------ TASK INPUTS ------

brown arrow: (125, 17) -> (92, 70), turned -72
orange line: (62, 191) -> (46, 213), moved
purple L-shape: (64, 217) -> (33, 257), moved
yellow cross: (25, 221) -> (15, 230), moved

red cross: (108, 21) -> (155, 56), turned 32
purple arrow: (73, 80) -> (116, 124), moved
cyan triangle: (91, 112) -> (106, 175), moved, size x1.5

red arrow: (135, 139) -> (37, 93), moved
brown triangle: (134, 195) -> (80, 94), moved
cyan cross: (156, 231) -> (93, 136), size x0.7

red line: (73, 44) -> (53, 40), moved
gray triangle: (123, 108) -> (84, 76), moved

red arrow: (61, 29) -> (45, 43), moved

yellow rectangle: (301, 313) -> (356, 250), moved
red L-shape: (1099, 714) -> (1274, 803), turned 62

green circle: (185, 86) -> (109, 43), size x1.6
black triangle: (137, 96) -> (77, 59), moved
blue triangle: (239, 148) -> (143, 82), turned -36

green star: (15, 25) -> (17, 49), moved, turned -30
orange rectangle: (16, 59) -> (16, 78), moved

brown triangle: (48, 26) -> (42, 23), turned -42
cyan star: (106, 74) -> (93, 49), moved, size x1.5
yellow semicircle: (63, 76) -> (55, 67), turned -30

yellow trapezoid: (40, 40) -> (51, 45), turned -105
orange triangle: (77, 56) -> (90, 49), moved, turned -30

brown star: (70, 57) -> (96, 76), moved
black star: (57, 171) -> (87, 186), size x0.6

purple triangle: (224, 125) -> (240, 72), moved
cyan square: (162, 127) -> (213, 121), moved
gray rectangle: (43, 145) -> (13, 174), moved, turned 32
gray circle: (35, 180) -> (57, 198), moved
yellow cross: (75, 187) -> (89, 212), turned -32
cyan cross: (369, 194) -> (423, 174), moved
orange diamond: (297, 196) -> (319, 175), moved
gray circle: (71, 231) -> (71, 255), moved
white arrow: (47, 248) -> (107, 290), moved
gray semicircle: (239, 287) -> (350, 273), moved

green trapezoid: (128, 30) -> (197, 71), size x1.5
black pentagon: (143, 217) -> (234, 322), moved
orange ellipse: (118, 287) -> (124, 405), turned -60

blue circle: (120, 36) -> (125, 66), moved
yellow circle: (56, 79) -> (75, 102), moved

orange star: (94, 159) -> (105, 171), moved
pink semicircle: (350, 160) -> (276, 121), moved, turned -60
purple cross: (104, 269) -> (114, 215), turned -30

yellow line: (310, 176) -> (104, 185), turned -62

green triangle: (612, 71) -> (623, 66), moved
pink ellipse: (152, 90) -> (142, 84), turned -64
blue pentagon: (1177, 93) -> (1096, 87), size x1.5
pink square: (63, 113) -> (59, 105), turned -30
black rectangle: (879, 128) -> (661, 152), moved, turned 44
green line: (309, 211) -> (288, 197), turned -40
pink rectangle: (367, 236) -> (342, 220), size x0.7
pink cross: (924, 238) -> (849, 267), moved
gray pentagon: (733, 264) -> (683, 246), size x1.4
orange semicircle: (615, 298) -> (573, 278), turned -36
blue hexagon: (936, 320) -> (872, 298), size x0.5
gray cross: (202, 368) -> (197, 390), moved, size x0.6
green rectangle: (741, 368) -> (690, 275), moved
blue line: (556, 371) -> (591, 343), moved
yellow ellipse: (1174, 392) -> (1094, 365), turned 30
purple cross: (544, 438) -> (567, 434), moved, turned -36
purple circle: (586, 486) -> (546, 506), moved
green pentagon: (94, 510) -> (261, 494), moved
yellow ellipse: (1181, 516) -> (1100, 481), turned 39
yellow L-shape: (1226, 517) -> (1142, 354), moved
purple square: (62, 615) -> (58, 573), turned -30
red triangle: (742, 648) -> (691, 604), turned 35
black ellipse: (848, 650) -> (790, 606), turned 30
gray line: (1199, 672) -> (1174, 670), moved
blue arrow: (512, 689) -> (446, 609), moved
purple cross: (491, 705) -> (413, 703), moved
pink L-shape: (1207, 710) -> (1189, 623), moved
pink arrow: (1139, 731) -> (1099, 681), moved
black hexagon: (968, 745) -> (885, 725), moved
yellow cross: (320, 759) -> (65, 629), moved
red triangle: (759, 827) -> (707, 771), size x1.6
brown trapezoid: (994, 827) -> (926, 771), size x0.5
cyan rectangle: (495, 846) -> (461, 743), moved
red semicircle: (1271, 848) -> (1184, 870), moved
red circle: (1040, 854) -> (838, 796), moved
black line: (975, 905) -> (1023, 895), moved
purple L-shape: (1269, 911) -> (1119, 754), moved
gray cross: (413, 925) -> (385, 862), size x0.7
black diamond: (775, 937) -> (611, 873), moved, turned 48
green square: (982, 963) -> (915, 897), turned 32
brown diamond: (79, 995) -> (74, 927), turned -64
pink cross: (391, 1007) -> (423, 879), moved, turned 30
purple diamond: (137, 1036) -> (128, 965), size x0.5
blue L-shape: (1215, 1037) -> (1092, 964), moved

------

## AIM OF THE EXERCISE
Copy nothing beyond the line containing "yellow line: (310, 176)". Transcribe exactly from the first line of the entries down to that line, inclusive.

## OUTPUT
brown arrow: (125, 17) -> (92, 70), turned -72
orange line: (62, 191) -> (46, 213), moved
purple L-shape: (64, 217) -> (33, 257), moved
yellow cross: (25, 221) -> (15, 230), moved

red cross: (108, 21) -> (155, 56), turned 32
purple arrow: (73, 80) -> (116, 124), moved
cyan triangle: (91, 112) -> (106, 175), moved, size x1.5

red arrow: (135, 139) -> (37, 93), moved
brown triangle: (134, 195) -> (80, 94), moved
cyan cross: (156, 231) -> (93, 136), size x0.7

red line: (73, 44) -> (53, 40), moved
gray triangle: (123, 108) -> (84, 76), moved

red arrow: (61, 29) -> (45, 43), moved

yellow rectangle: (301, 313) -> (356, 250), moved
red L-shape: (1099, 714) -> (1274, 803), turned 62

green circle: (185, 86) -> (109, 43), size x1.6
black triangle: (137, 96) -> (77, 59), moved
blue triangle: (239, 148) -> (143, 82), turned -36

green star: (15, 25) -> (17, 49), moved, turned -30
orange rectangle: (16, 59) -> (16, 78), moved

brown triangle: (48, 26) -> (42, 23), turned -42
cyan star: (106, 74) -> (93, 49), moved, size x1.5
yellow semicircle: (63, 76) -> (55, 67), turned -30

yellow trapezoid: (40, 40) -> (51, 45), turned -105
orange triangle: (77, 56) -> (90, 49), moved, turned -30

brown star: (70, 57) -> (96, 76), moved
black star: (57, 171) -> (87, 186), size x0.6

purple triangle: (224, 125) -> (240, 72), moved
cyan square: (162, 127) -> (213, 121), moved
gray rectangle: (43, 145) -> (13, 174), moved, turned 32
gray circle: (35, 180) -> (57, 198), moved
yellow cross: (75, 187) -> (89, 212), turned -32
cyan cross: (369, 194) -> (423, 174), moved
orange diamond: (297, 196) -> (319, 175), moved
gray circle: (71, 231) -> (71, 255), moved
white arrow: (47, 248) -> (107, 290), moved
gray semicircle: (239, 287) -> (350, 273), moved

green trapezoid: (128, 30) -> (197, 71), size x1.5
black pentagon: (143, 217) -> (234, 322), moved
orange ellipse: (118, 287) -> (124, 405), turned -60

blue circle: (120, 36) -> (125, 66), moved
yellow circle: (56, 79) -> (75, 102), moved

orange star: (94, 159) -> (105, 171), moved
pink semicircle: (350, 160) -> (276, 121), moved, turned -60
purple cross: (104, 269) -> (114, 215), turned -30

yellow line: (310, 176) -> (104, 185), turned -62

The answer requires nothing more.